WHAT NEEDS TO BE DONE:
Take the entries that follow and return exactly the lines from the one holding "R1: 7.5k (5V, U1/SW) -> 8.2k (5V, U1/SW)" through the one holding "U3: NAND 74HC132", both included. Nothing else is needed.

PROVIDED DATA:
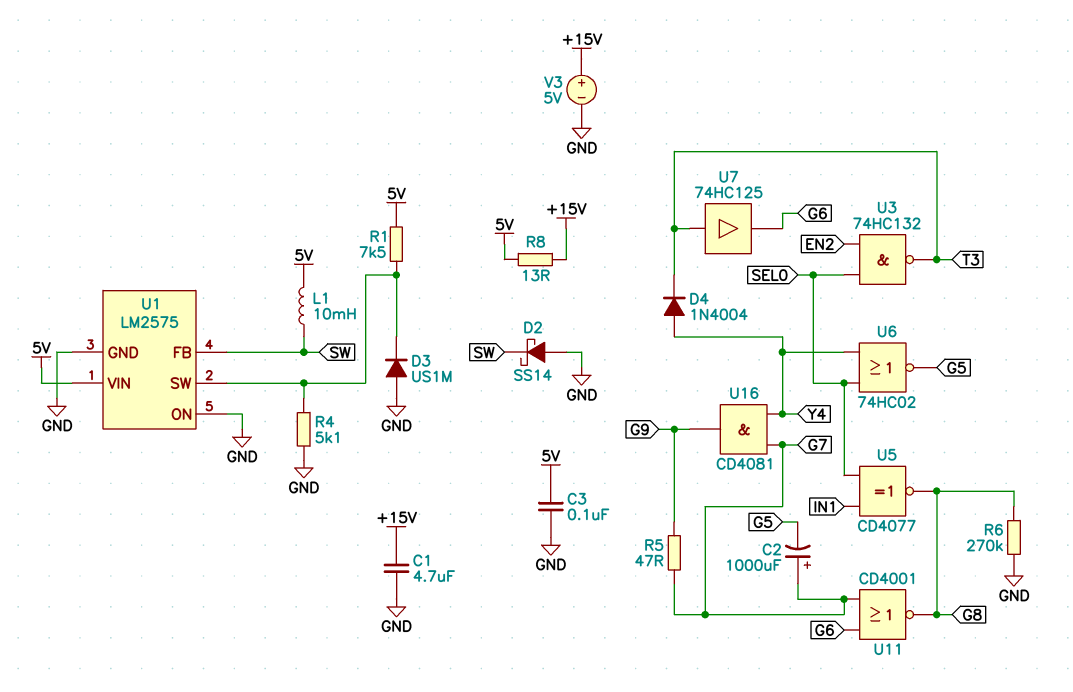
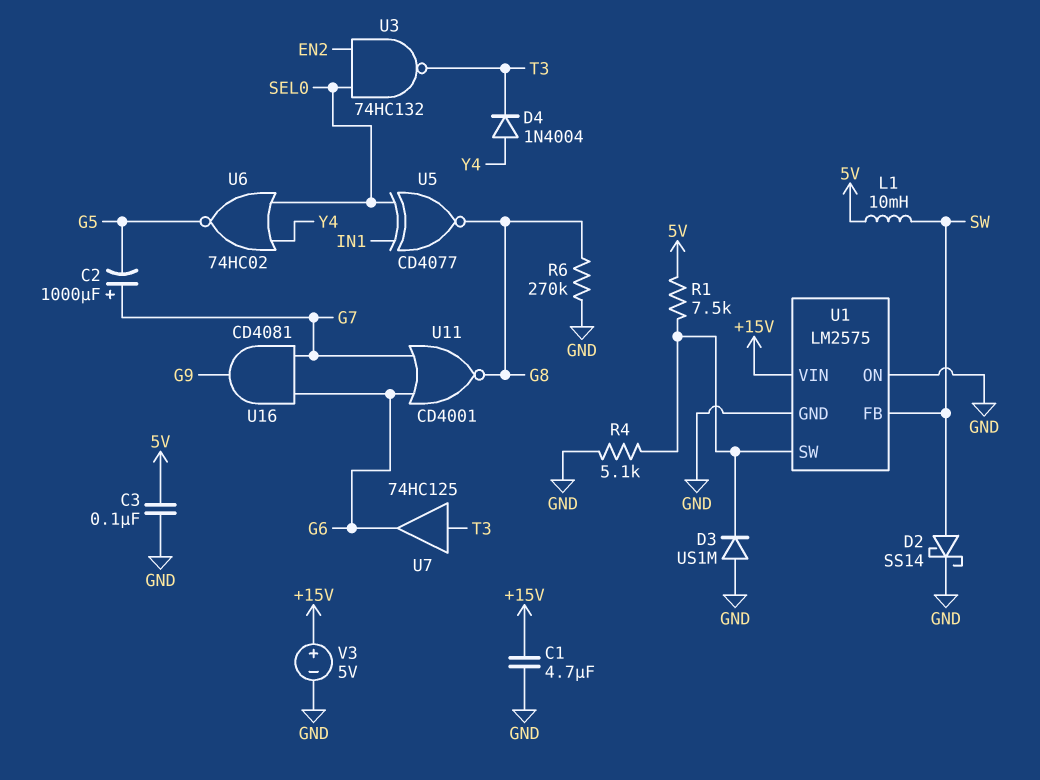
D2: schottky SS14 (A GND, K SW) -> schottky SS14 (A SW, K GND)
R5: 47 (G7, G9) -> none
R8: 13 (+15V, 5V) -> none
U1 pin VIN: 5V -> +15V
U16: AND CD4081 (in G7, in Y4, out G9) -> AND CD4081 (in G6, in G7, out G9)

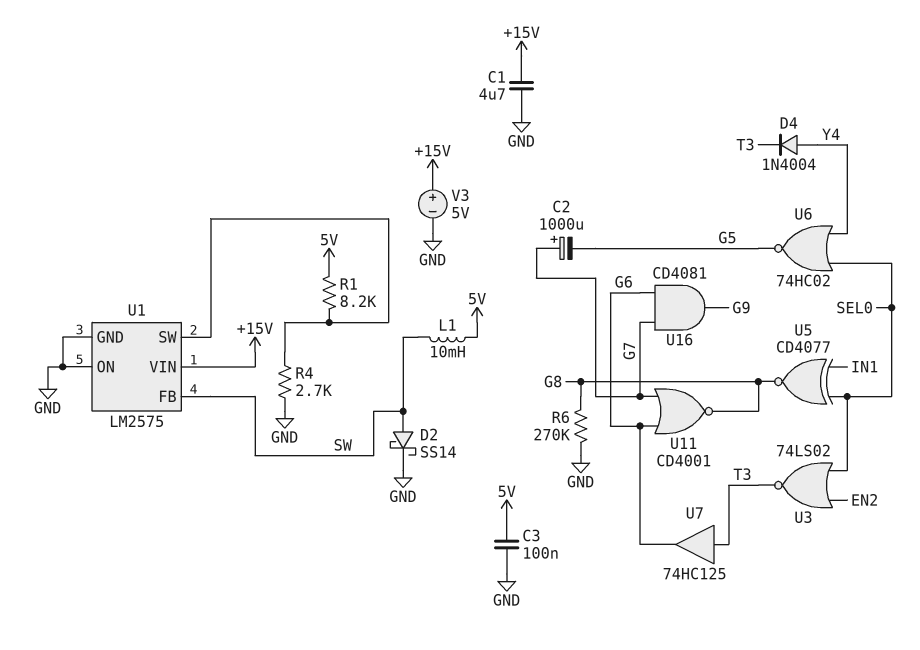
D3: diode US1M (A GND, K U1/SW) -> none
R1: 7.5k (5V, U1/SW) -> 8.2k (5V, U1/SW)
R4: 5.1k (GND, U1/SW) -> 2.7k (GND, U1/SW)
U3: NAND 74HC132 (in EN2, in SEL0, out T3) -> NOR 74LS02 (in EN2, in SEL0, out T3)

--

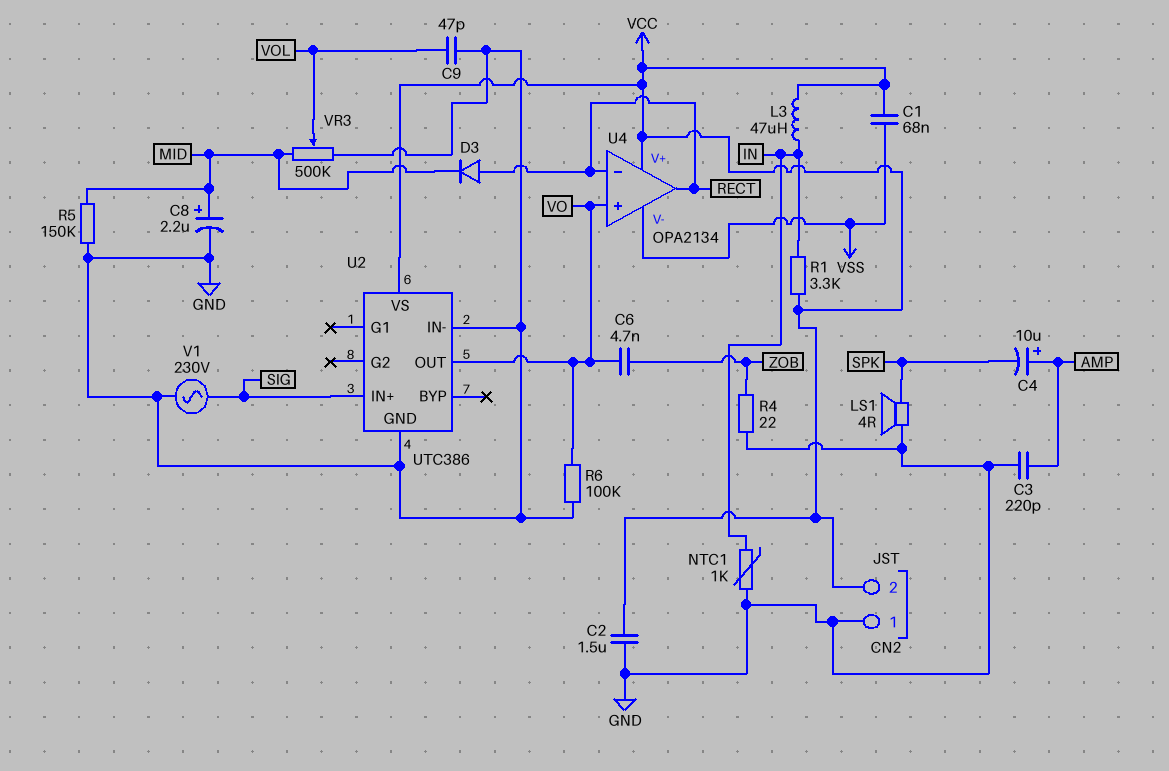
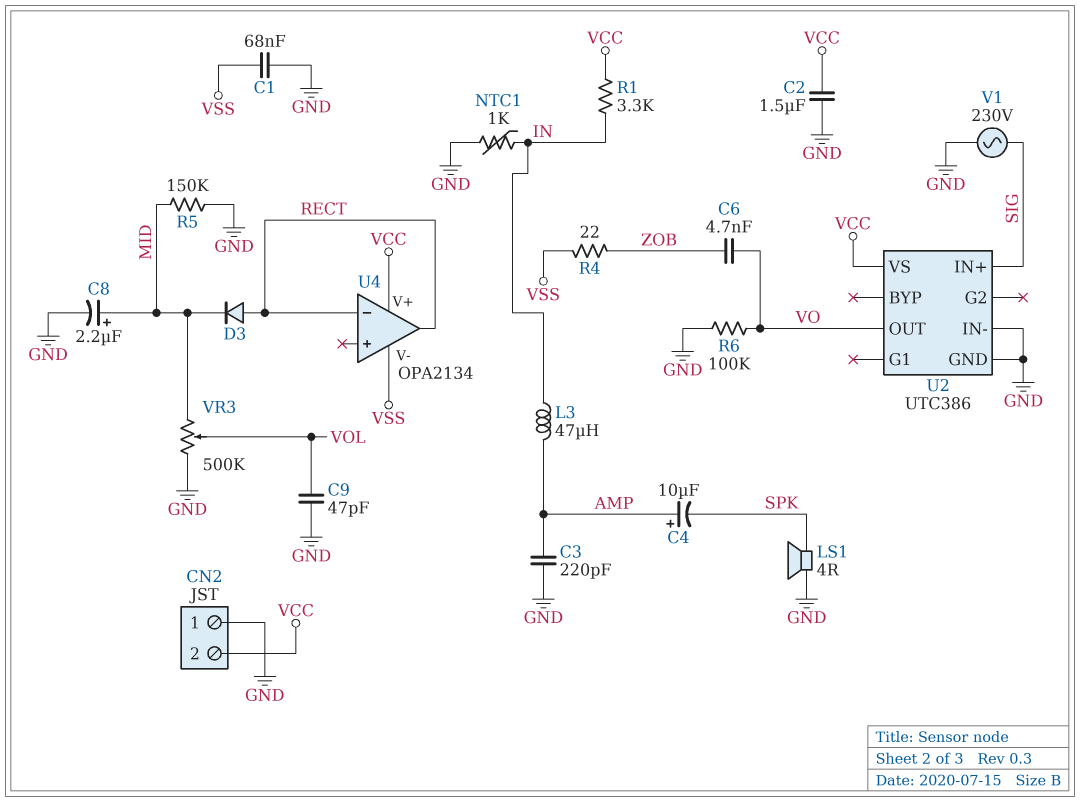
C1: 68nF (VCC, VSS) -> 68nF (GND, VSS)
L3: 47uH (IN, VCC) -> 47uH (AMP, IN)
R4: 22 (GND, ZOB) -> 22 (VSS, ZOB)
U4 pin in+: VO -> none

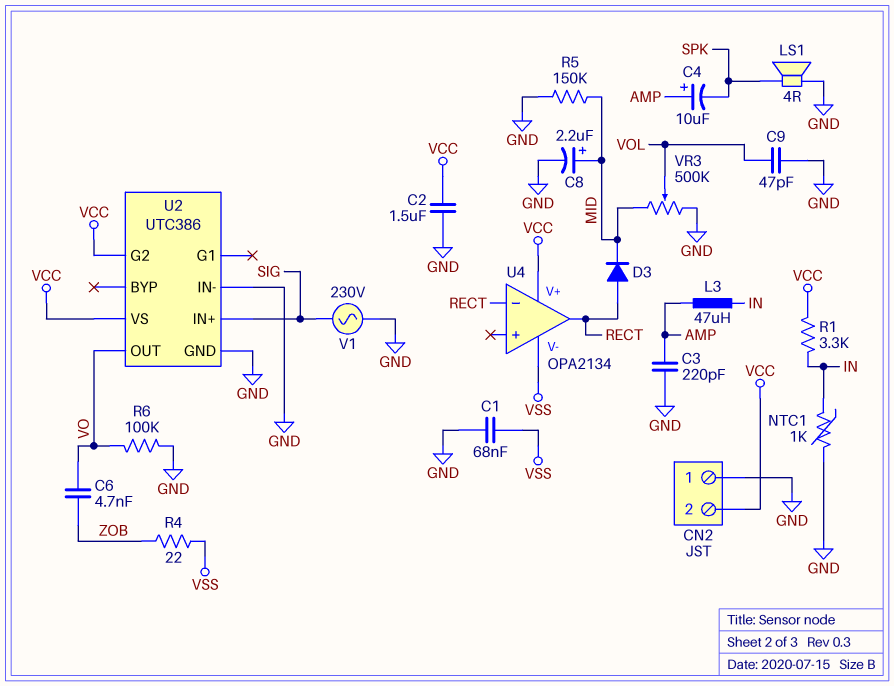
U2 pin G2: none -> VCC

ANSWER BOX:
R1: 7.5k (5V, U1/SW) -> 8.2k (5V, U1/SW)
R4: 5.1k (GND, U1/SW) -> 2.7k (GND, U1/SW)
U3: NAND 74HC132 (in EN2, in SEL0, out T3) -> NOR 74LS02 (in EN2, in SEL0, out T3)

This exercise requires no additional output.